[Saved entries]
-=-=-=-=-

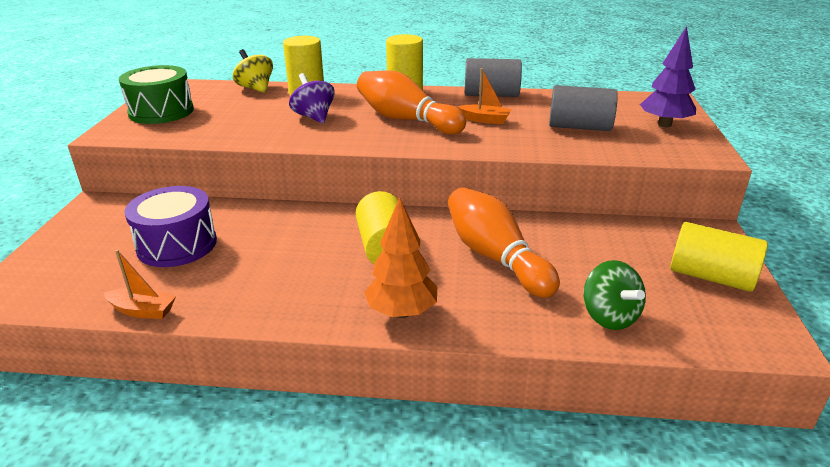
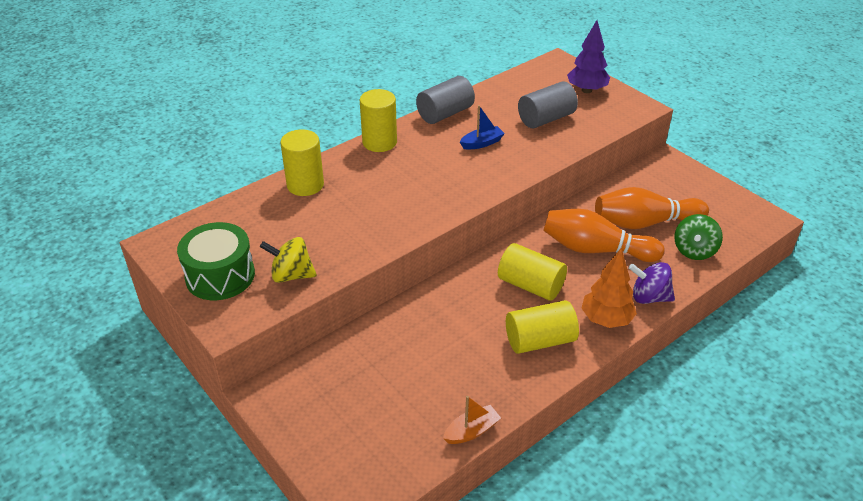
camera: 45 degrees left, 10 degrees up
(177, 245) = (400, 377): purple drum -> none
(255, 88) = (249, 203): yellow spinning top -> yellow spinning top (291, 275)
(314, 117) = (361, 207): purple spinning top -> purple spinning top (649, 297)
(406, 120) = (432, 172): orange bowling pin -> orange bowling pin (644, 223)
(485, 120) = (482, 143): orange boat -> blue boat
(609, 316) = (694, 251): green spinning top -> green spinning top turned 90 degrees clockwise
(711, 276) = (702, 193): yellow cylinder -> yellow cylinder (539, 340)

-=-=-=-=-

Return exactly the line that contains "(406, 120) = (432, 172): orange" and every line after it, through the last line of the records.

(406, 120) = (432, 172): orange bowling pin -> orange bowling pin (644, 223)
(485, 120) = (482, 143): orange boat -> blue boat
(609, 316) = (694, 251): green spinning top -> green spinning top turned 90 degrees clockwise
(711, 276) = (702, 193): yellow cylinder -> yellow cylinder (539, 340)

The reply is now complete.